**WHAT TO DO**
Where does "rotated" occur in the listing? Copy every line that holds it.

RECORDS PROVIDED Block Start

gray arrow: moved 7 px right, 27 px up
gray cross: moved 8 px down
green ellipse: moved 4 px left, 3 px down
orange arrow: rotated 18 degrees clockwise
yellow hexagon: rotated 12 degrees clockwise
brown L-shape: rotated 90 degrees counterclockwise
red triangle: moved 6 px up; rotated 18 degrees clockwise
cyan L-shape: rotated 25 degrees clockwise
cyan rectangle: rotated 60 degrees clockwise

RECORDS PROVIDED Block End
RECORDS PROVIDED Block Start

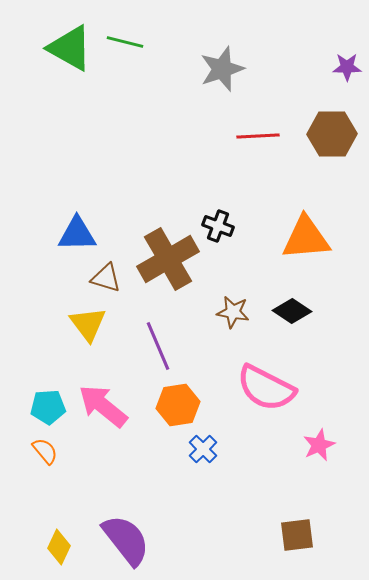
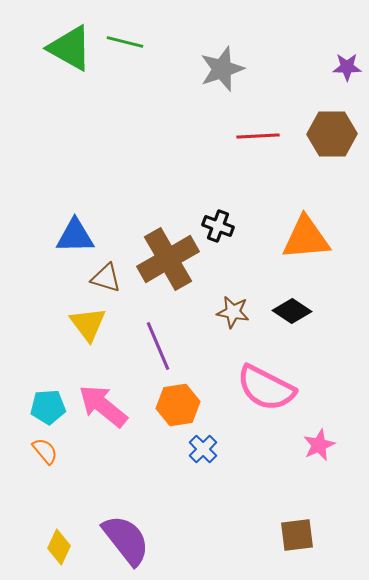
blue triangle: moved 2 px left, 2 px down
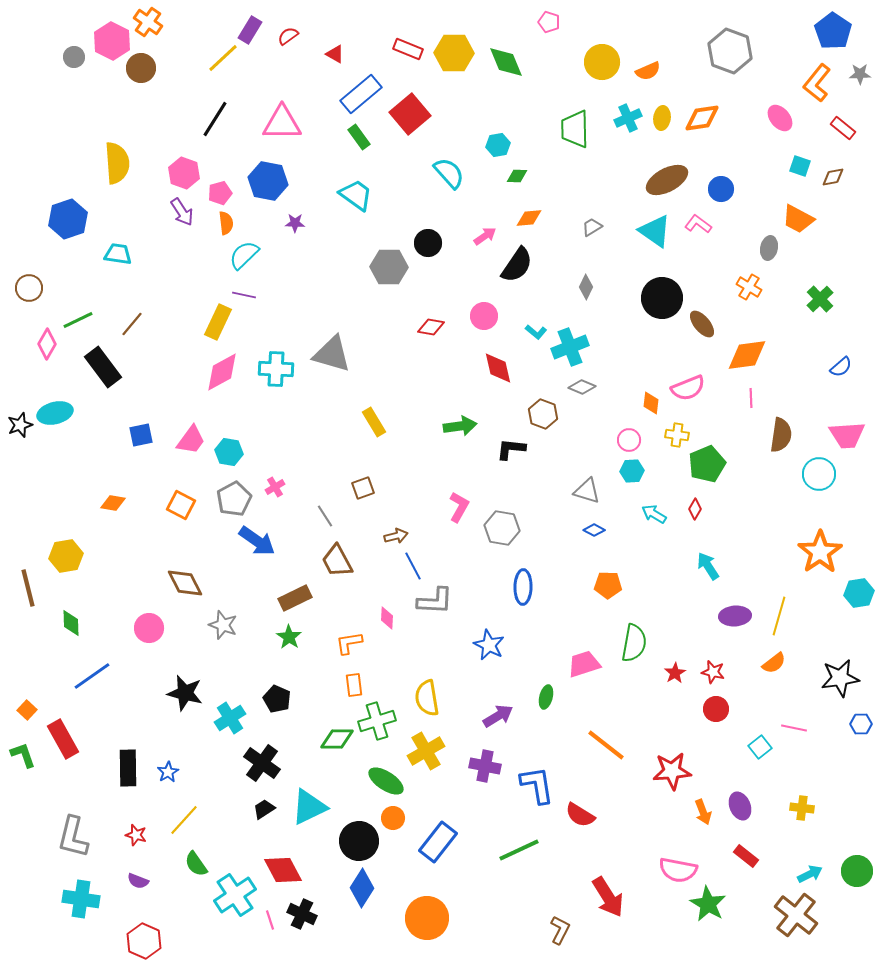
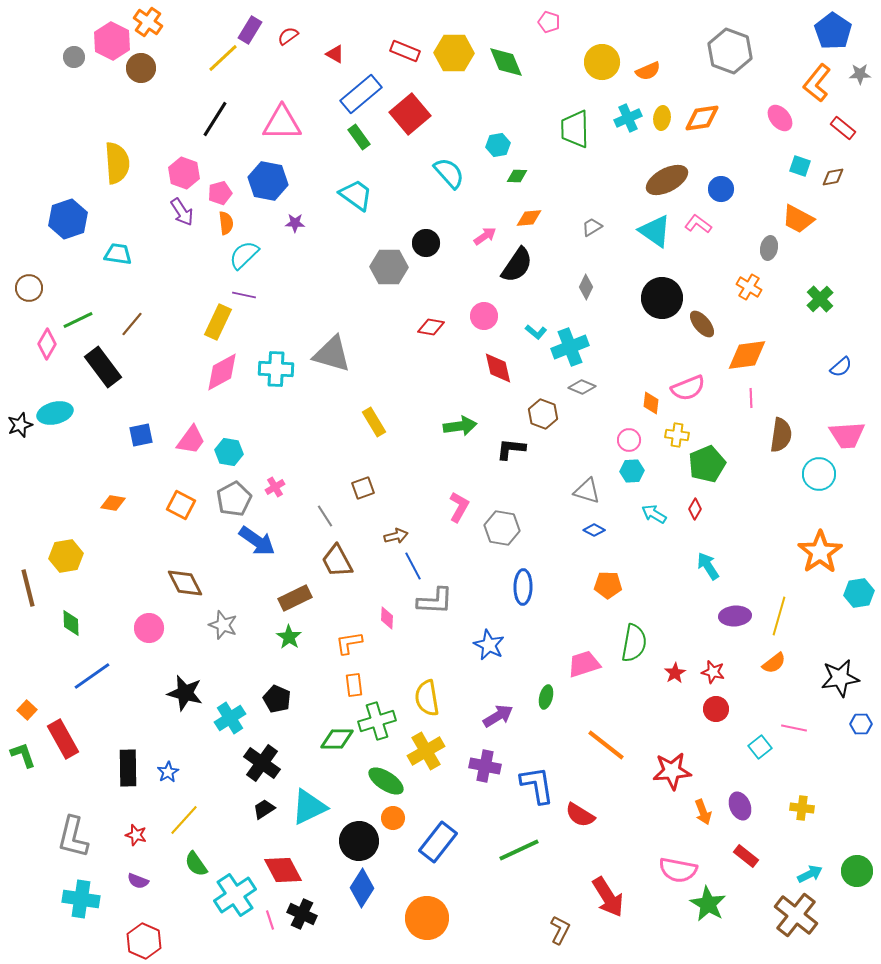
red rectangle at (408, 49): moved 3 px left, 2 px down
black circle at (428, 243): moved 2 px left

RECORDS PROVIDED Block End

**ANSWER BELOW**
orange arrow: rotated 18 degrees clockwise
yellow hexagon: rotated 12 degrees clockwise
brown L-shape: rotated 90 degrees counterclockwise
red triangle: moved 6 px up; rotated 18 degrees clockwise
cyan L-shape: rotated 25 degrees clockwise
cyan rectangle: rotated 60 degrees clockwise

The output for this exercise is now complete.